**YOUR INSTRUCTIONS:** What is the number of lines in the data below that contain "cyan"? Reply with the number only.

^^^^^^^^^^^^^^^^

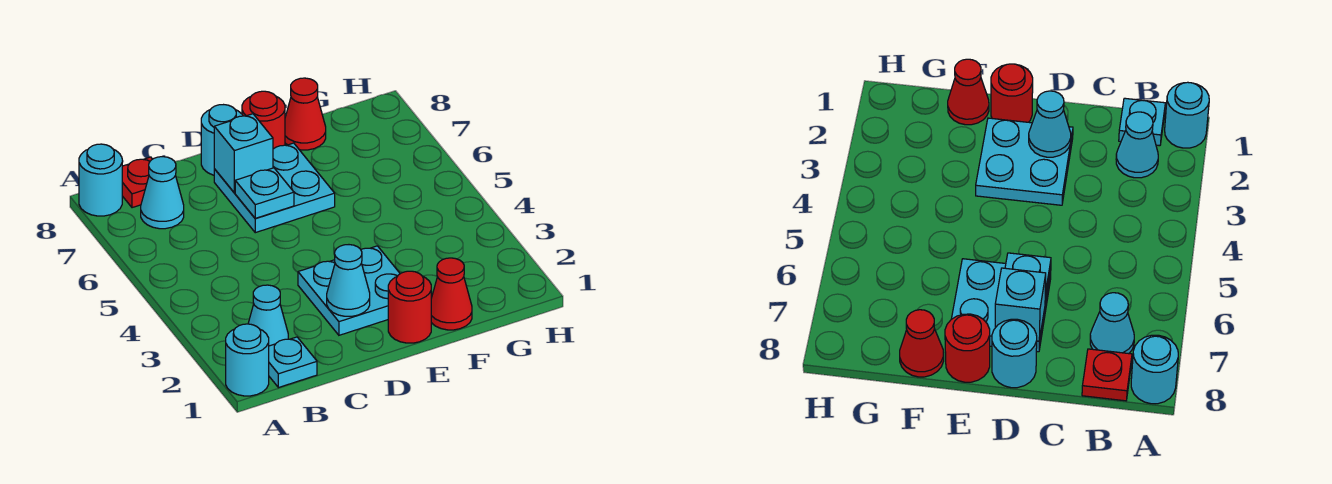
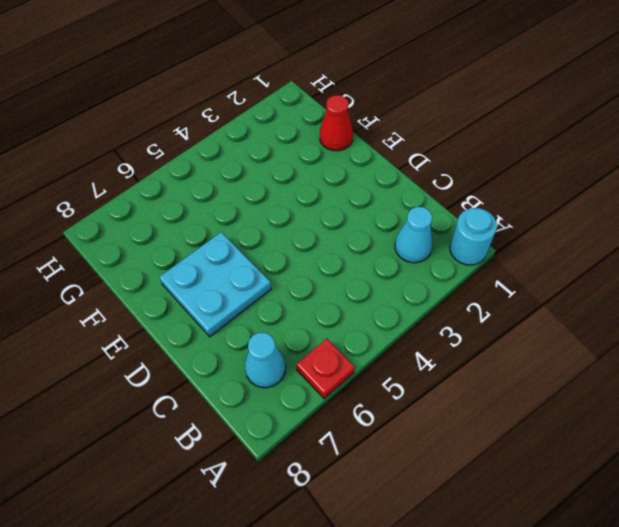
red plate A6 level 1 -> red plate B8 level 1
none -> cyan round brick A8 level 1
none -> cyan plate B1 level 1
none -> cyan plate D2:E3 level 1

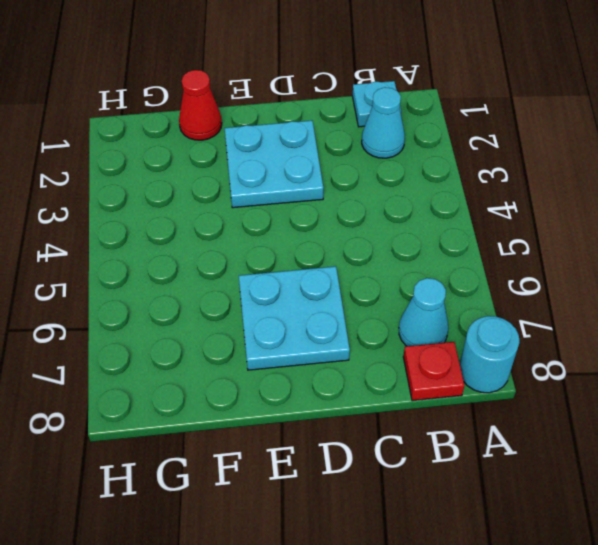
none -> cyan round brick A1 level 1
none -> cyan round brick D8 level 1
none -> red round brick E1 level 1

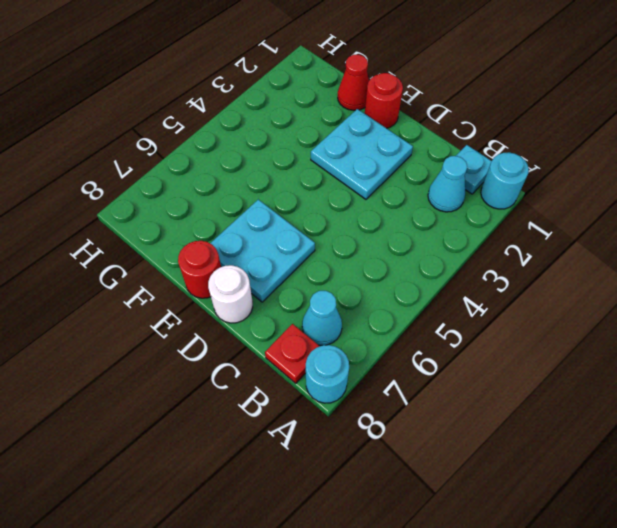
white round brick D8 level 1 -> cyan round brick D8 level 1
none -> red cone F8 level 1
none -> cyan cone D2 level 2
none -> cyan plate D6 level 2

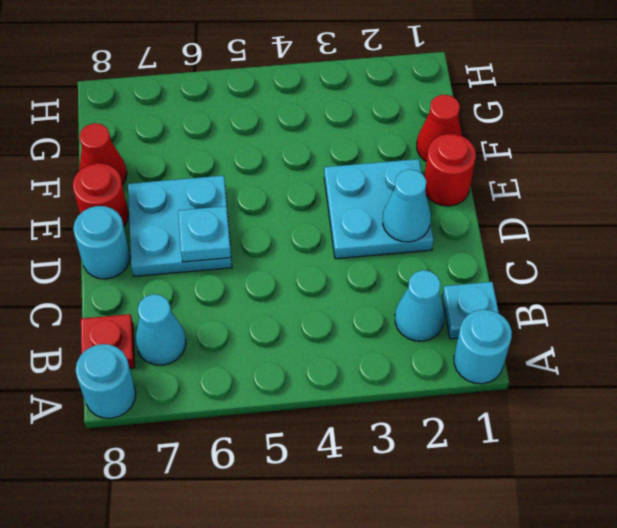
none -> cyan brick D7 level 2

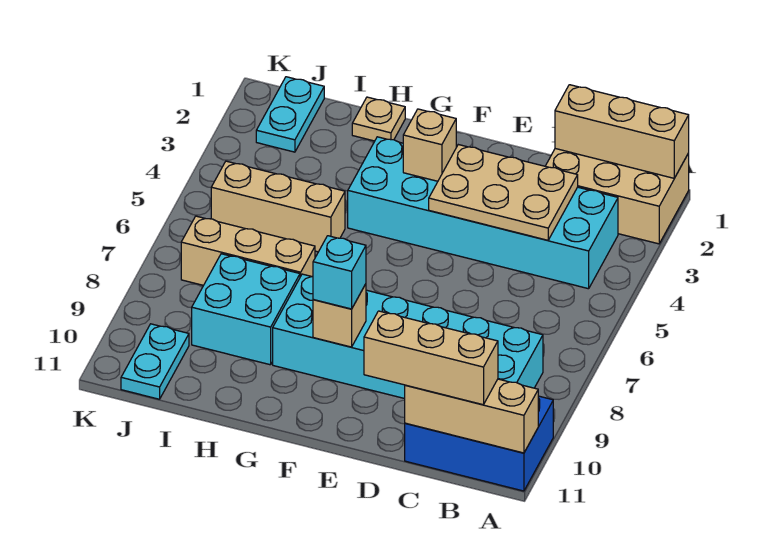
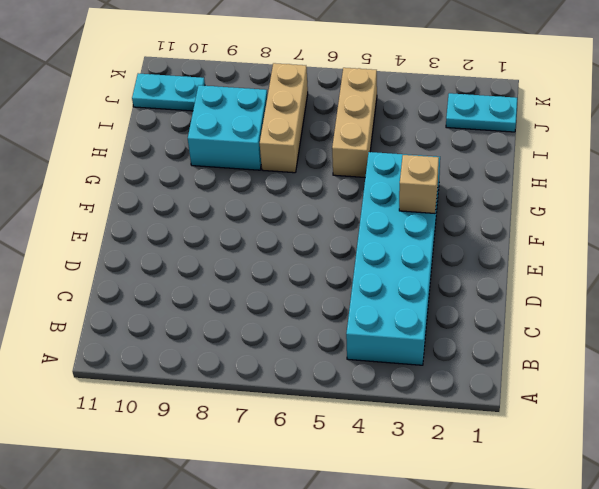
none -> tan brick A1:C2 level 1
none -> blue brick A10:C11 level 1
none -> cyan brick B8:G9 level 1

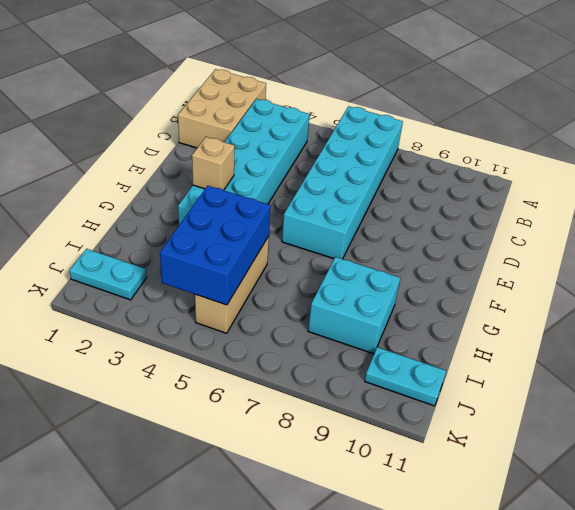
cyan brick A6:F7 level 1 -> cyan brick B8:G9 level 1
blue brick H4:J5 level 2 -> blue brick A10:C11 level 1
none -> tan plate H1 level 1
none -> tan brick H7:J7 level 1
none -> tan brick A1:C1 level 2

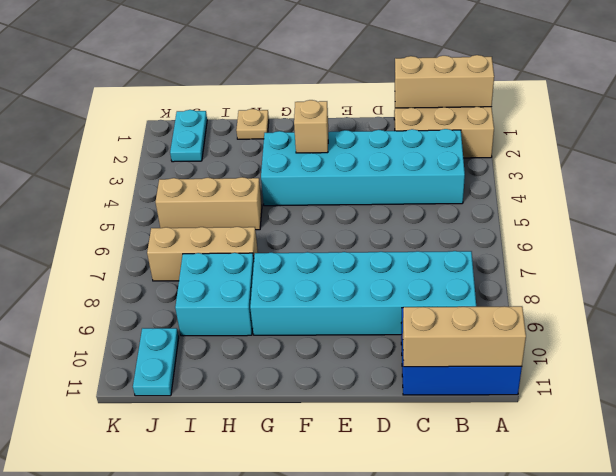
none -> tan plate C3:E4 level 2
none -> tan brick F9 level 2
none -> tan brick B11:D11 level 3

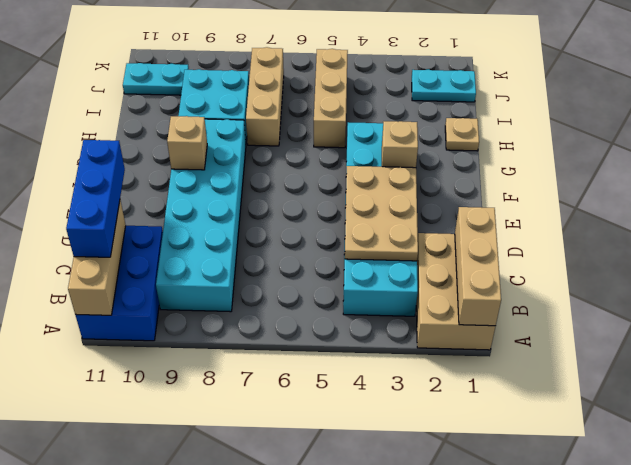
blue brick B11:D11 level 3 -> tan brick B11:D11 level 3
none -> cyan brick F9 level 3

^^^^^^^^^^^^^^^^

**WRITTEN SOLUTION:** 12